WORK REQUEST: Would you copy the lines below exactly and omit the images?

Records drawn from a dataset:

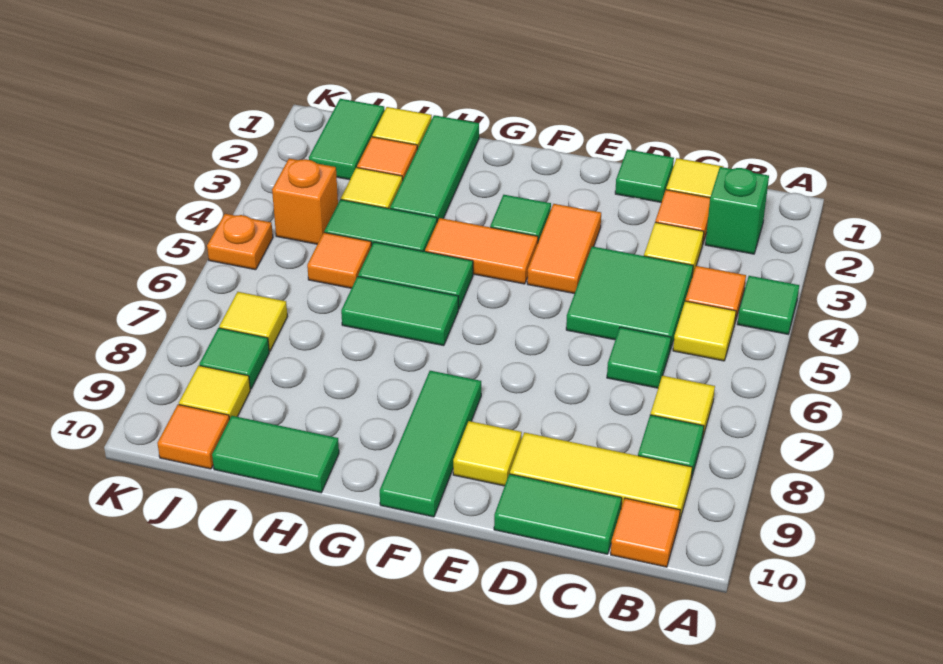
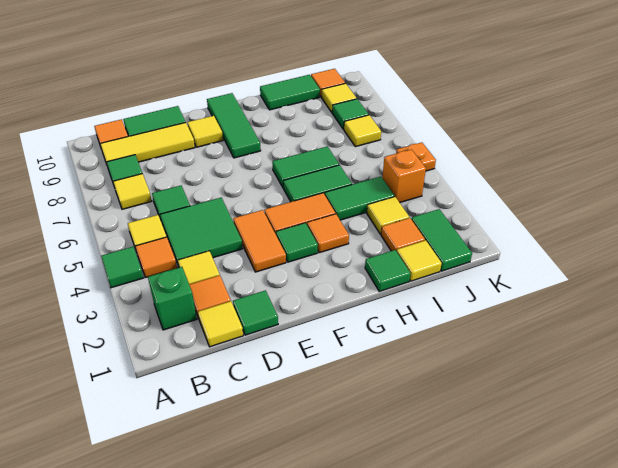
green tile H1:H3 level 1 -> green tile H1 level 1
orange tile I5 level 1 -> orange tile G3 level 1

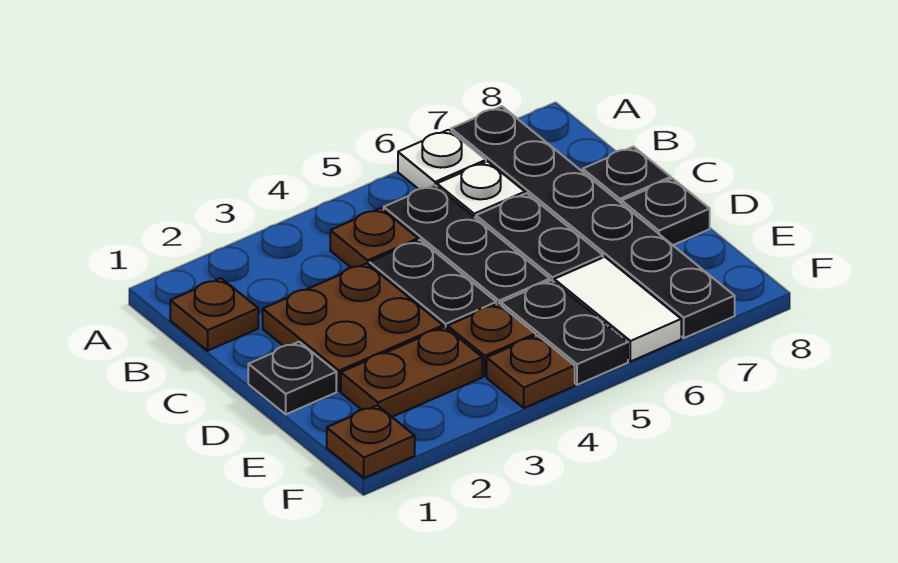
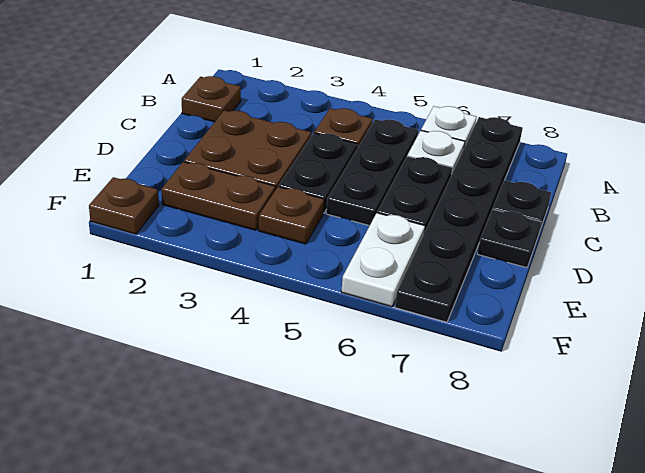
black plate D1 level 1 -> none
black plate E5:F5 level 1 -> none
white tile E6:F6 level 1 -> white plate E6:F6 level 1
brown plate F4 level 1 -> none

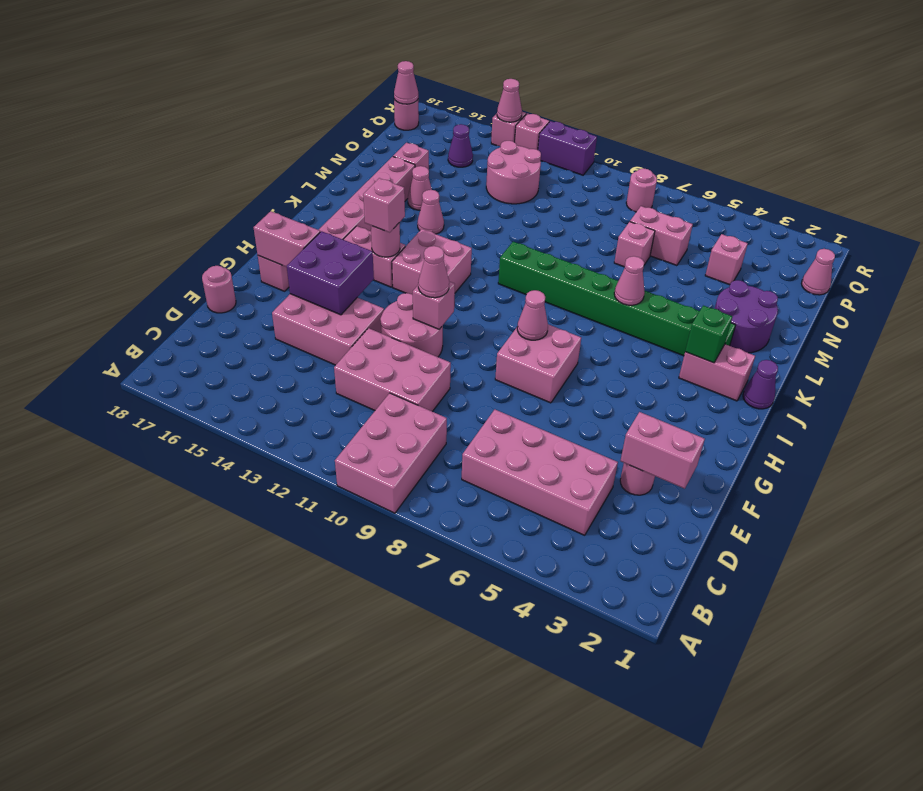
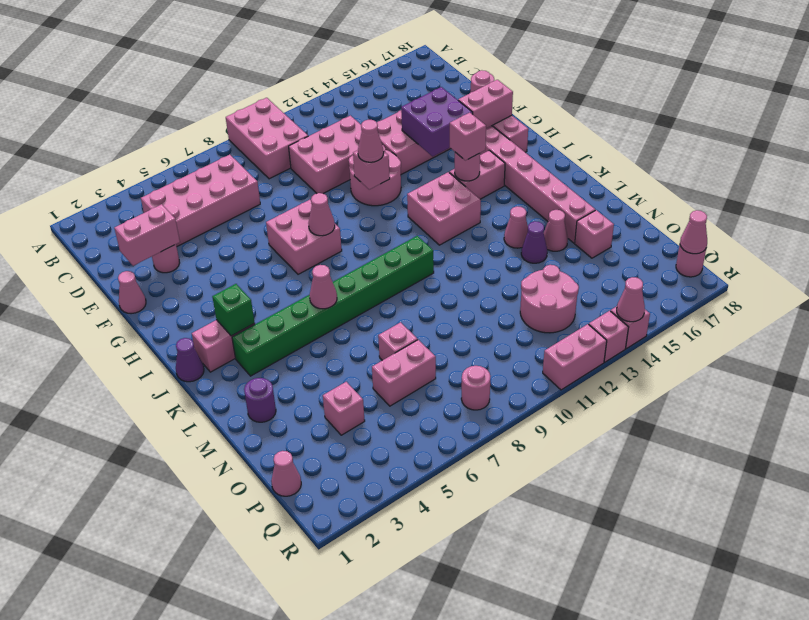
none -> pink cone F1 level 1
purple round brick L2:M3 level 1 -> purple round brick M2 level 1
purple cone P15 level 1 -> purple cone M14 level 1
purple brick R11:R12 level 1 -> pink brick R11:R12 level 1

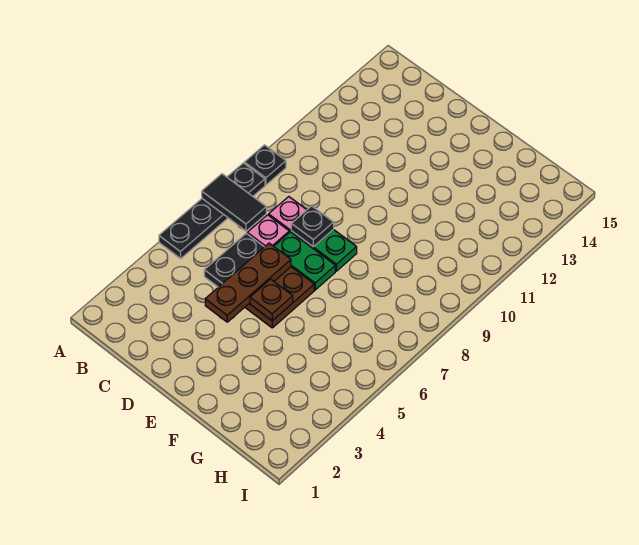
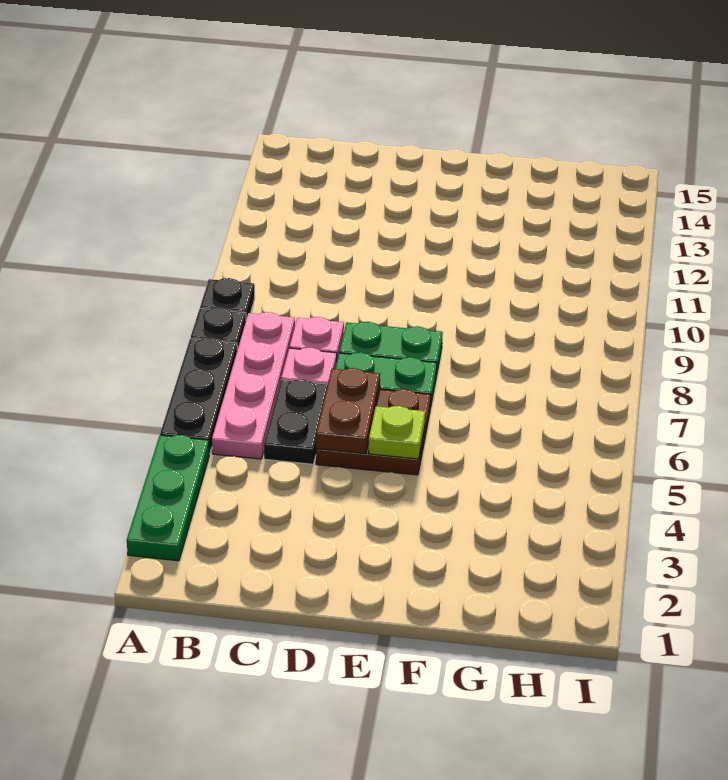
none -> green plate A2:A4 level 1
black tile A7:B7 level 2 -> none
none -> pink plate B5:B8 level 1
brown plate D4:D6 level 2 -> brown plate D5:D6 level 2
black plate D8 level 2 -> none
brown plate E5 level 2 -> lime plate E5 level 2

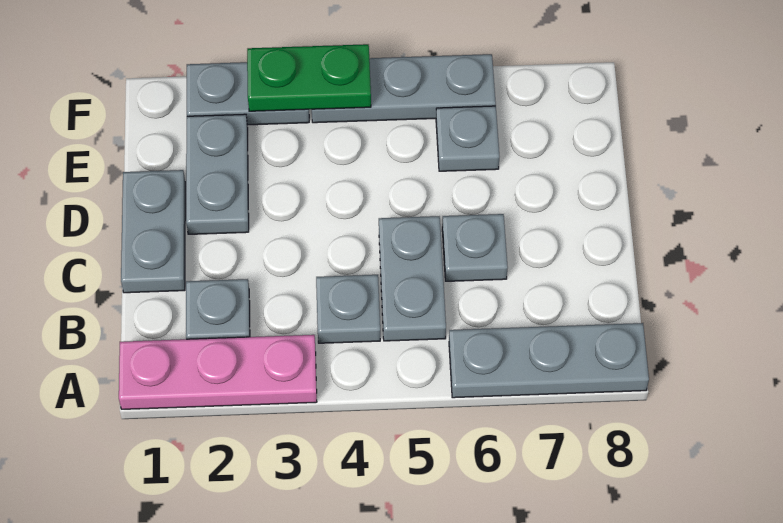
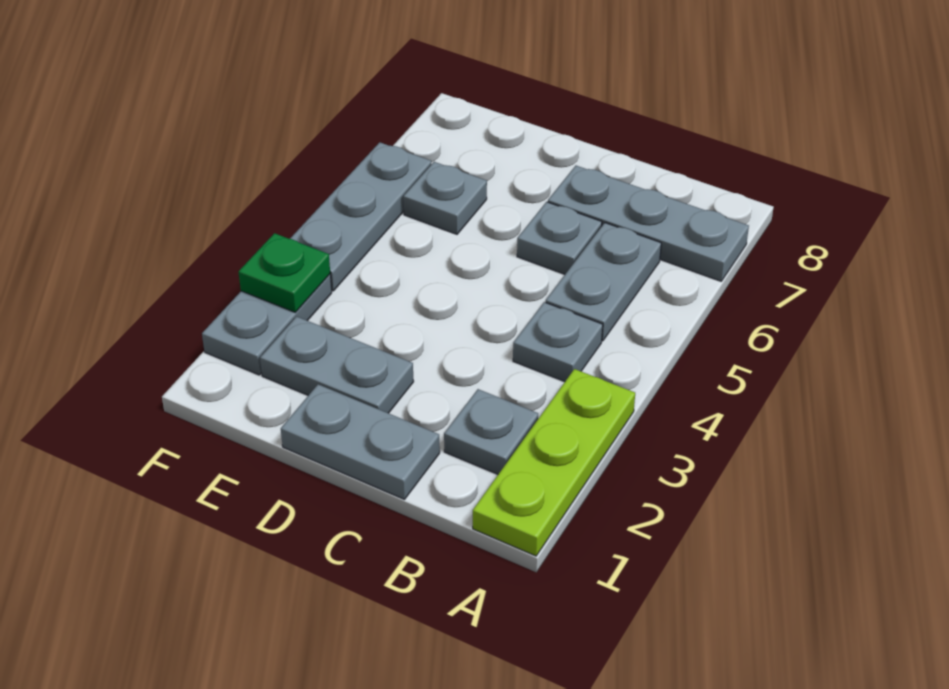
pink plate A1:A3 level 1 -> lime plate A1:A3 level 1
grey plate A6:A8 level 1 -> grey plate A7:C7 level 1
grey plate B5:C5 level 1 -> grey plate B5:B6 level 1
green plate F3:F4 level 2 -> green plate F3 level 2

ANSWER SECTION:
green tile H1:H3 level 1 -> green tile H1 level 1
orange tile I5 level 1 -> orange tile G3 level 1

black plate D1 level 1 -> none
black plate E5:F5 level 1 -> none
white tile E6:F6 level 1 -> white plate E6:F6 level 1
brown plate F4 level 1 -> none

none -> pink cone F1 level 1
purple round brick L2:M3 level 1 -> purple round brick M2 level 1
purple cone P15 level 1 -> purple cone M14 level 1
purple brick R11:R12 level 1 -> pink brick R11:R12 level 1

none -> green plate A2:A4 level 1
black tile A7:B7 level 2 -> none
none -> pink plate B5:B8 level 1
brown plate D4:D6 level 2 -> brown plate D5:D6 level 2
black plate D8 level 2 -> none
brown plate E5 level 2 -> lime plate E5 level 2

pink plate A1:A3 level 1 -> lime plate A1:A3 level 1
grey plate A6:A8 level 1 -> grey plate A7:C7 level 1
grey plate B5:C5 level 1 -> grey plate B5:B6 level 1
green plate F3:F4 level 2 -> green plate F3 level 2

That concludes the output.